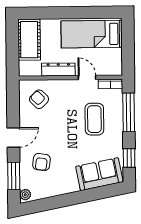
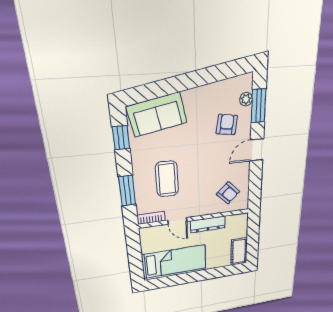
cot: (29, 40) -> (239, 251), width x0.73, depth x0.75
window: (129, 112) -> (127, 191), width x0.69
plant: (25, 195) -> (246, 99), moved

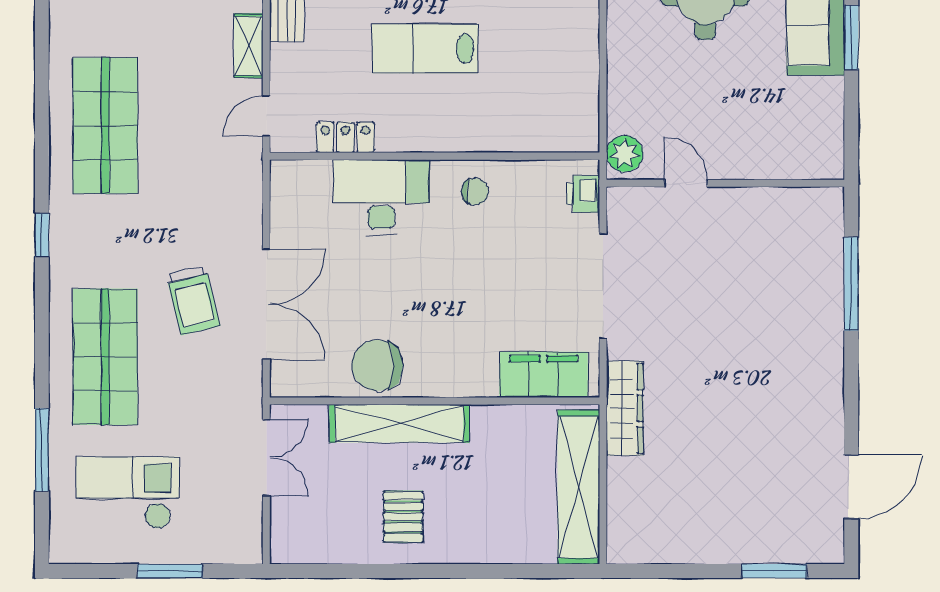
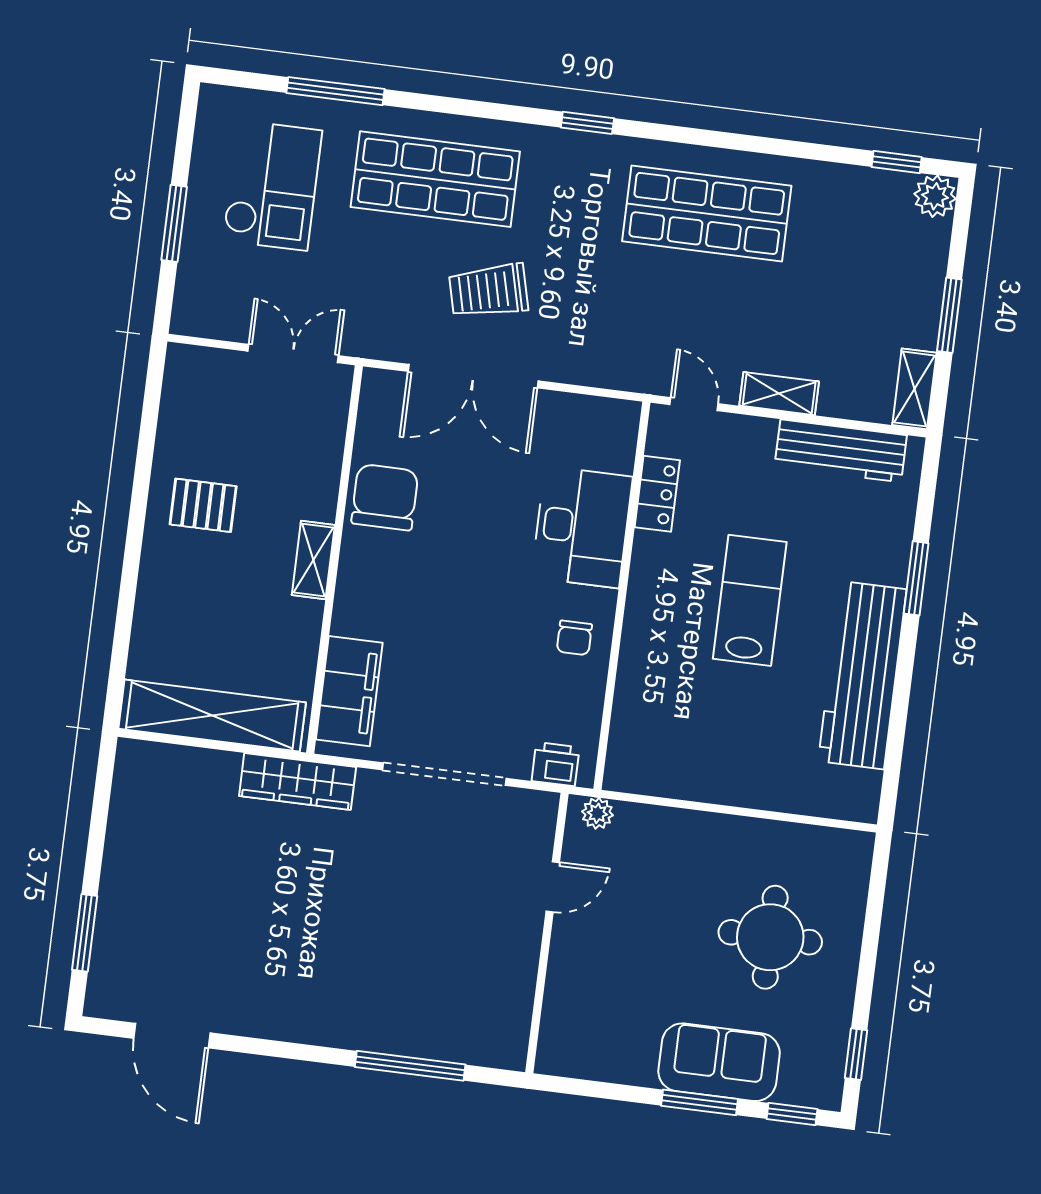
plant: (625, 154) -> (597, 813), width x0.73, depth x0.73
shelving: (399, 423) -> (313, 560), width x0.45, depth x0.75
double door: (266, 457) -> (293, 353), swing flipped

◆ TASK INSTRUCTIONS ◆
Leave out the images and copy every record above exactly.

◆ EXERCISE ANSWER ◆
cot: (29, 40) -> (239, 251), width x0.73, depth x0.75
window: (129, 112) -> (127, 191), width x0.69
plant: (25, 195) -> (246, 99), moved

plant: (625, 154) -> (597, 813), width x0.73, depth x0.73
shelving: (399, 423) -> (313, 560), width x0.45, depth x0.75
double door: (266, 457) -> (293, 353), swing flipped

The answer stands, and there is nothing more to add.